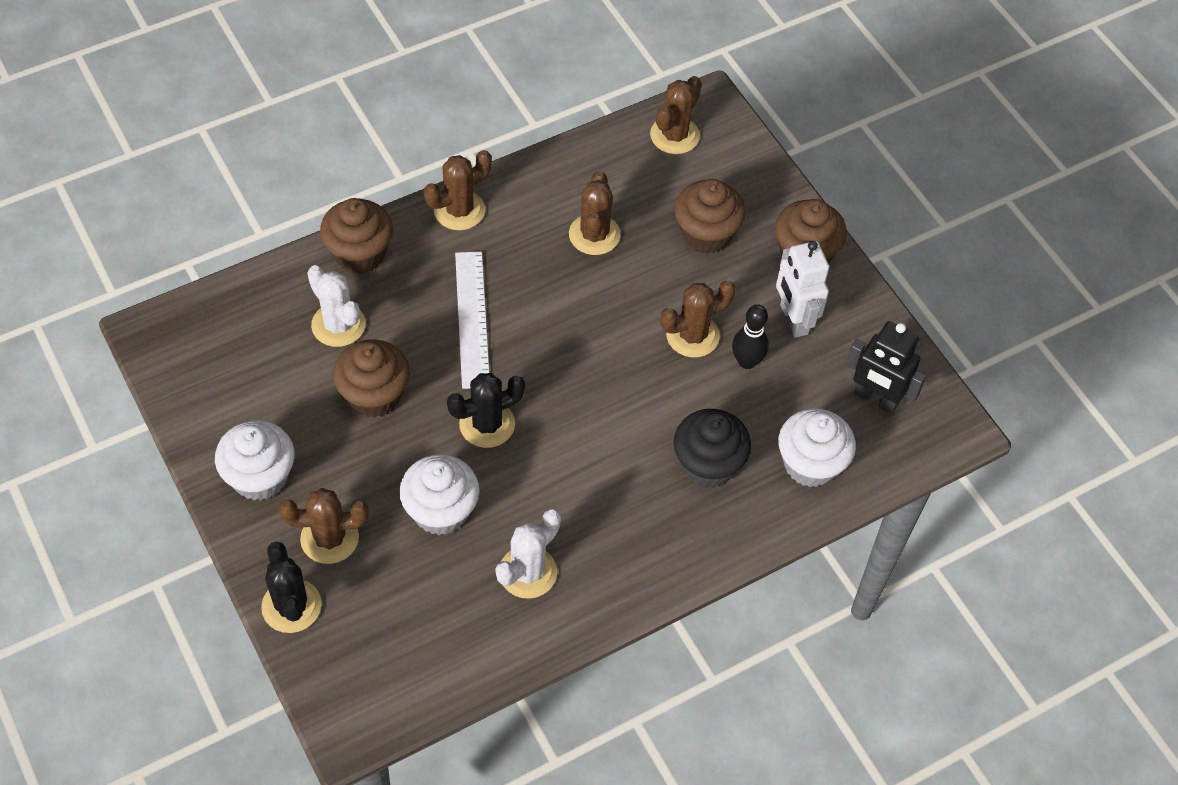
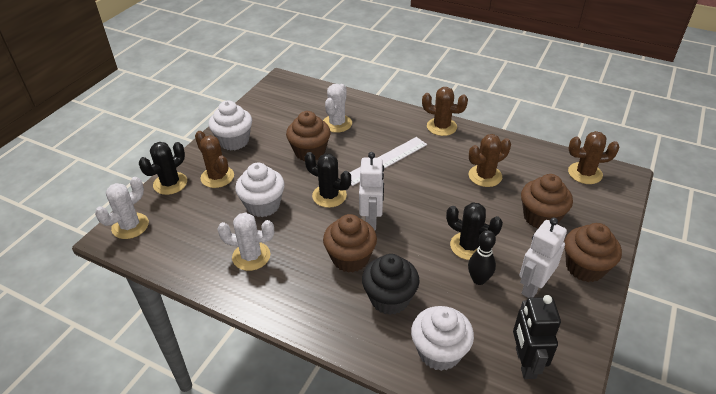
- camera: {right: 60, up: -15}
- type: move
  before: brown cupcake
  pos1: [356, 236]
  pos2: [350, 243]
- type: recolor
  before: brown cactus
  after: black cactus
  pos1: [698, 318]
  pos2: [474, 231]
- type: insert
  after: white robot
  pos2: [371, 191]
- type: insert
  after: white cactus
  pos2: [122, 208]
----------------------------------------
**Exercise goal:** All lines from the one that holds "pos1: [698, 318]" to the end of the entries above must be transcribed exactly, both ends included, and no others.

**Completed exercise:**
  pos1: [698, 318]
  pos2: [474, 231]
- type: insert
  after: white robot
  pos2: [371, 191]
- type: insert
  after: white cactus
  pos2: [122, 208]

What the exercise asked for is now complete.